* BRIEF *
Transcribe, word for word and without additions, each line below from the one containing "D4: none -> schottky 1N5817 (A OUT, K W8)" through the one containing "U14: XNOR CD4077", both ends included.

* DATA EXTRACTS *

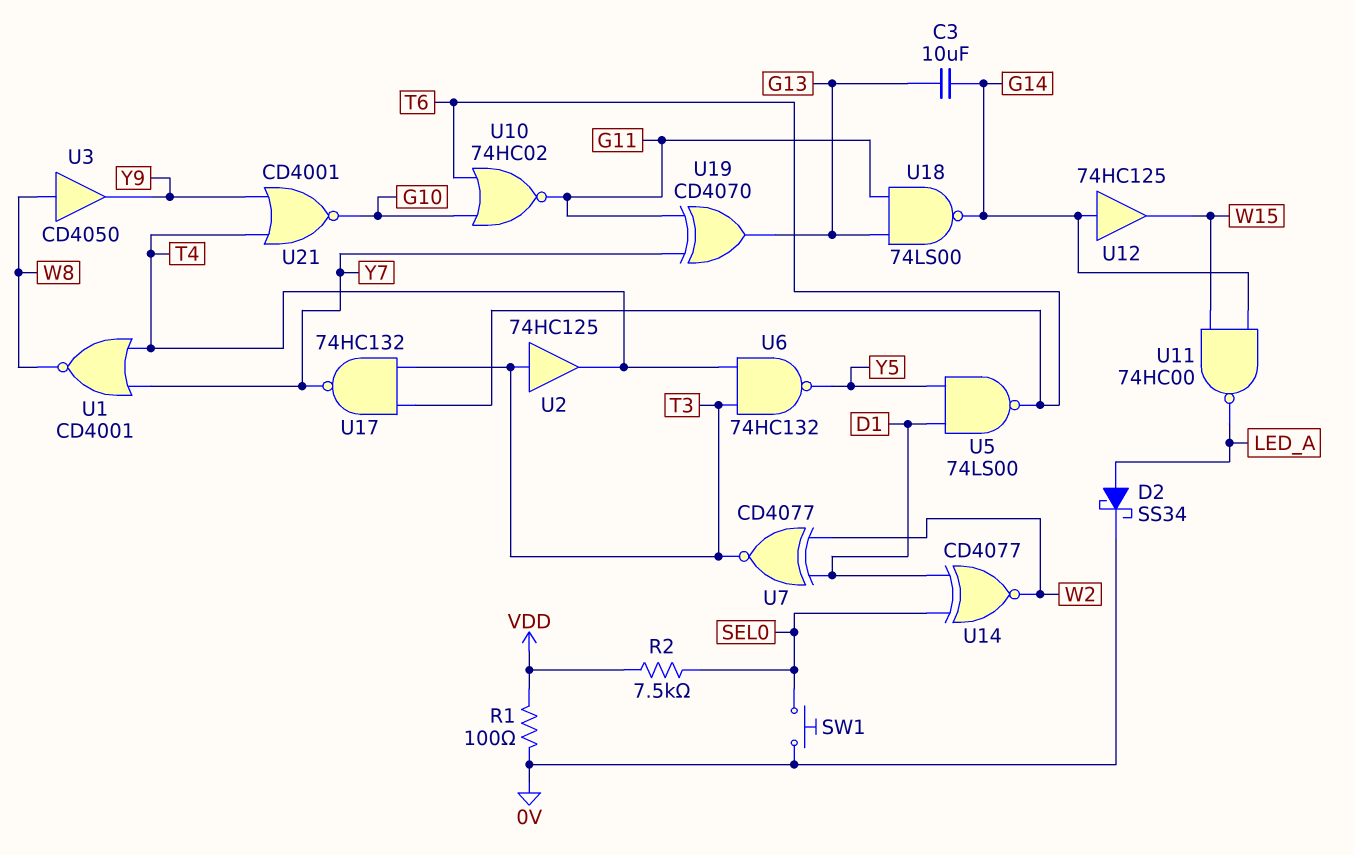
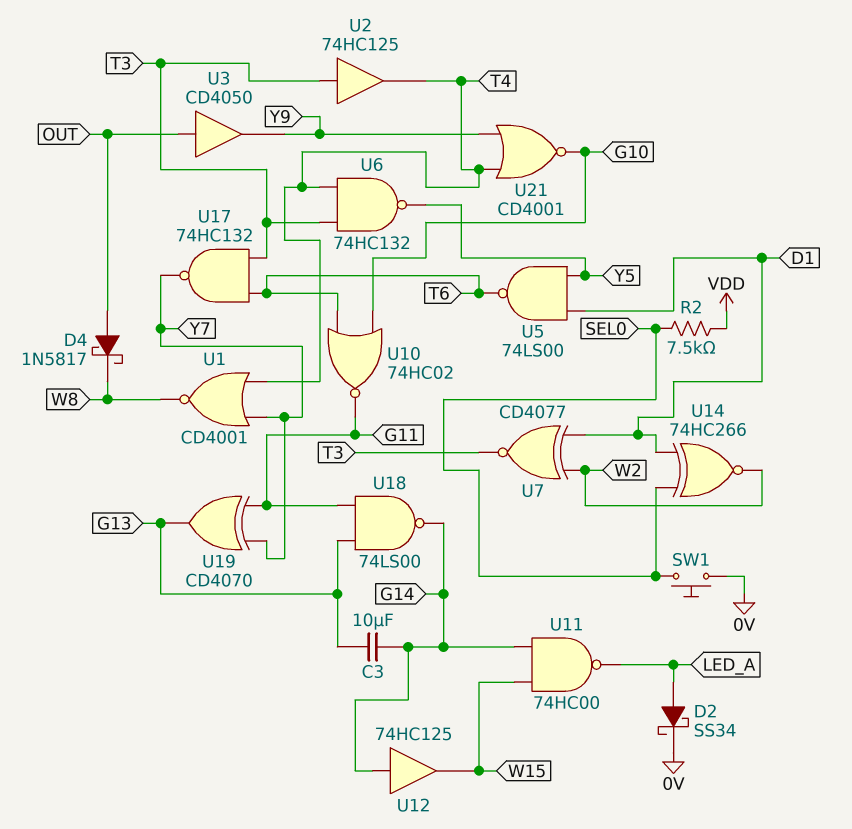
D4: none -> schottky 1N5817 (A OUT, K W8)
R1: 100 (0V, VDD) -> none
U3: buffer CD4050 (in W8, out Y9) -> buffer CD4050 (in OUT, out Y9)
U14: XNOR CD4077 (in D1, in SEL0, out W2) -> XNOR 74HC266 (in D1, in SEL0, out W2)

...

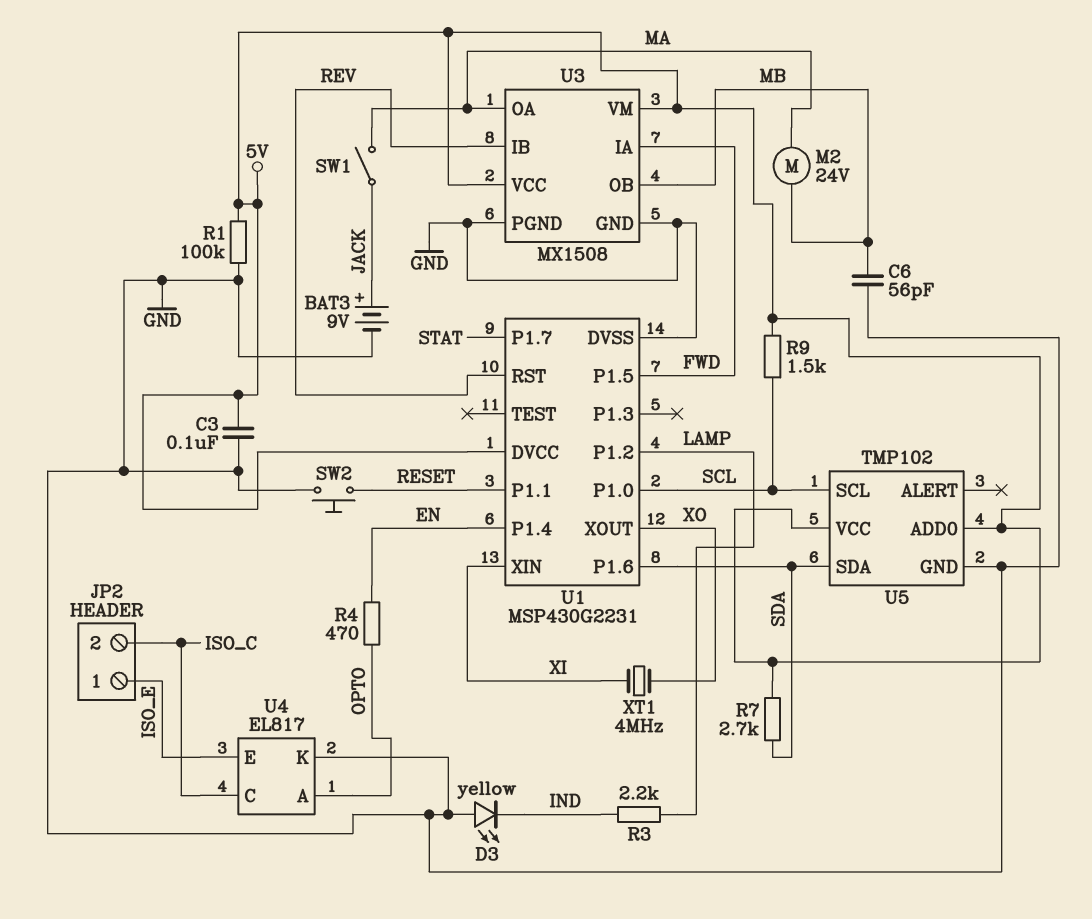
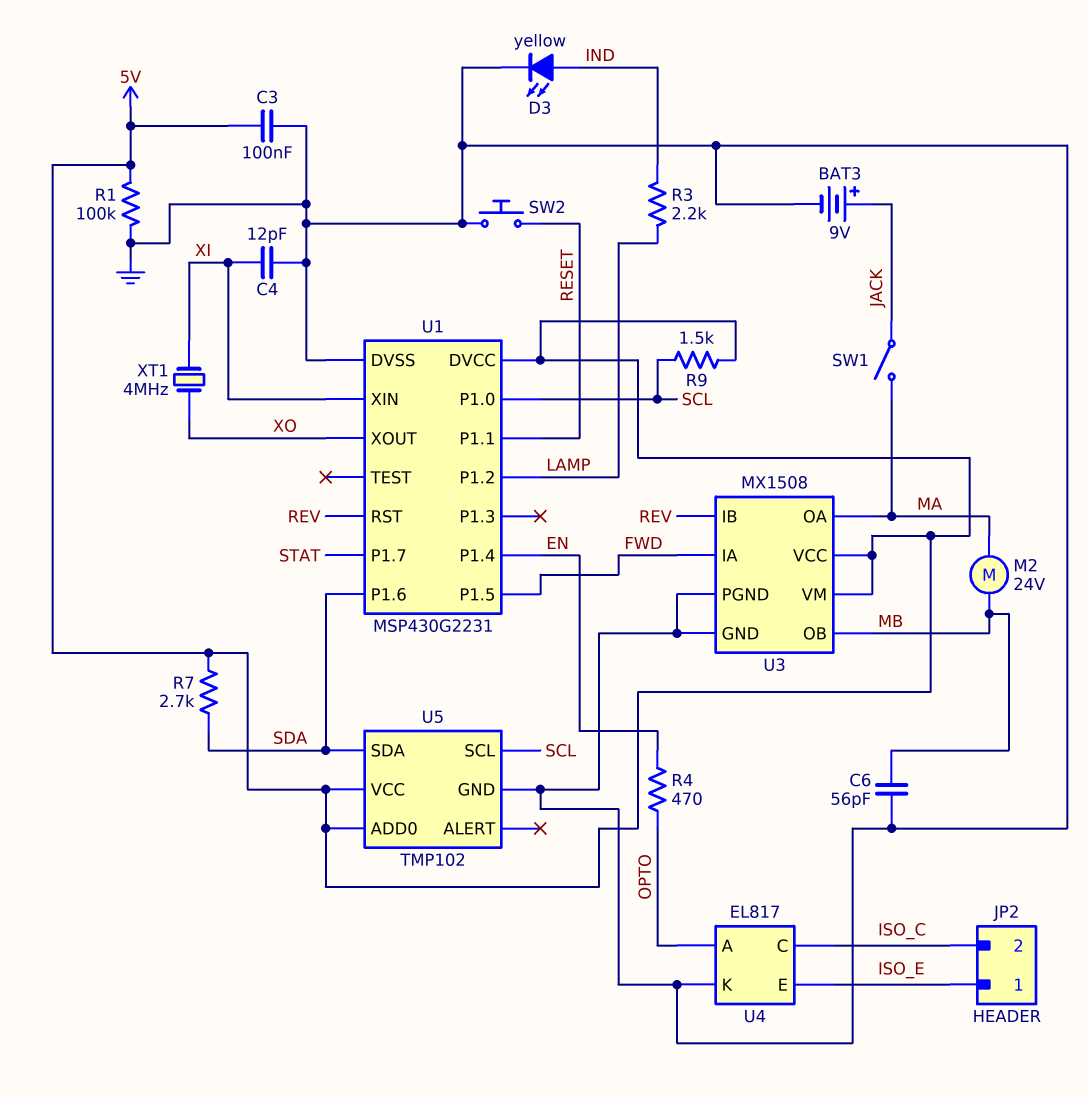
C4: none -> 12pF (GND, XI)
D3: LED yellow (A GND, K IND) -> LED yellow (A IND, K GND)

* * *

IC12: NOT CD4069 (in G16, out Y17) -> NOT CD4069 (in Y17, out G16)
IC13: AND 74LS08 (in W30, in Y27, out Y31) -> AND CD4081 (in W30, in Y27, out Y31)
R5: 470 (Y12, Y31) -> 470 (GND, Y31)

* TASK OUTPUT *
D4: none -> schottky 1N5817 (A OUT, K W8)
R1: 100 (0V, VDD) -> none
U3: buffer CD4050 (in W8, out Y9) -> buffer CD4050 (in OUT, out Y9)
U14: XNOR CD4077 (in D1, in SEL0, out W2) -> XNOR 74HC266 (in D1, in SEL0, out W2)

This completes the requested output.